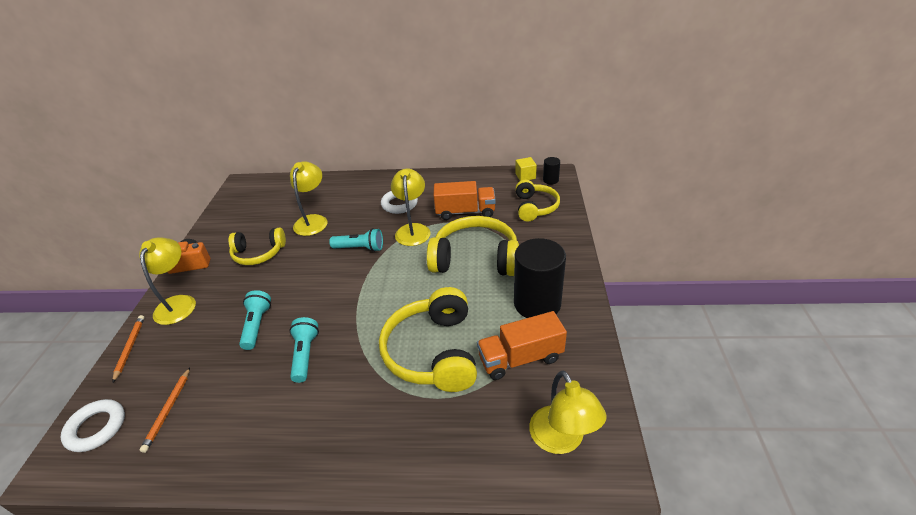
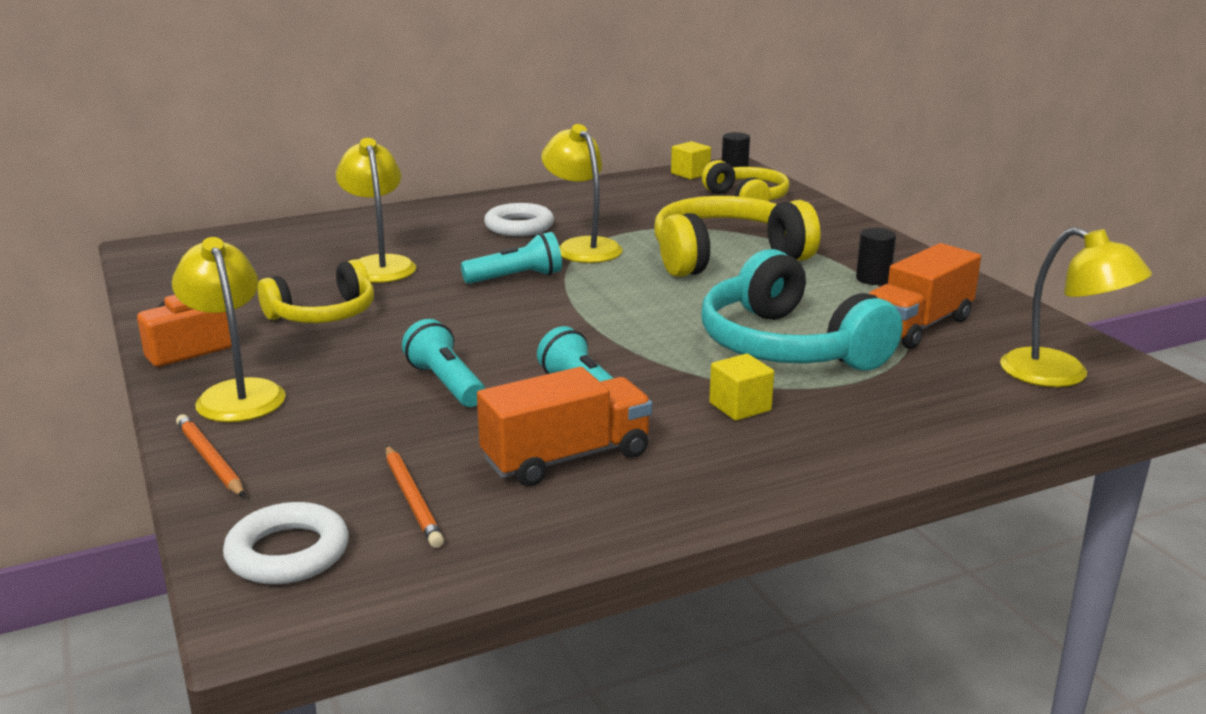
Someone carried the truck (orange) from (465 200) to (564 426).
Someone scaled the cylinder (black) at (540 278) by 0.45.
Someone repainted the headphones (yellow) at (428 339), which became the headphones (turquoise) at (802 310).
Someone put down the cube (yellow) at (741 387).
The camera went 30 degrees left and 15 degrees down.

◇ ◇ ◇ ◇ ◇

> _YOUR OBJECTIVE_: An unchanged copy of the data, images excluded, is all that should be given.

> _OUTPUT BELOW_:
Someone carried the truck (orange) from (465 200) to (564 426).
Someone scaled the cylinder (black) at (540 278) by 0.45.
Someone repainted the headphones (yellow) at (428 339), which became the headphones (turquoise) at (802 310).
Someone put down the cube (yellow) at (741 387).
The camera went 30 degrees left and 15 degrees down.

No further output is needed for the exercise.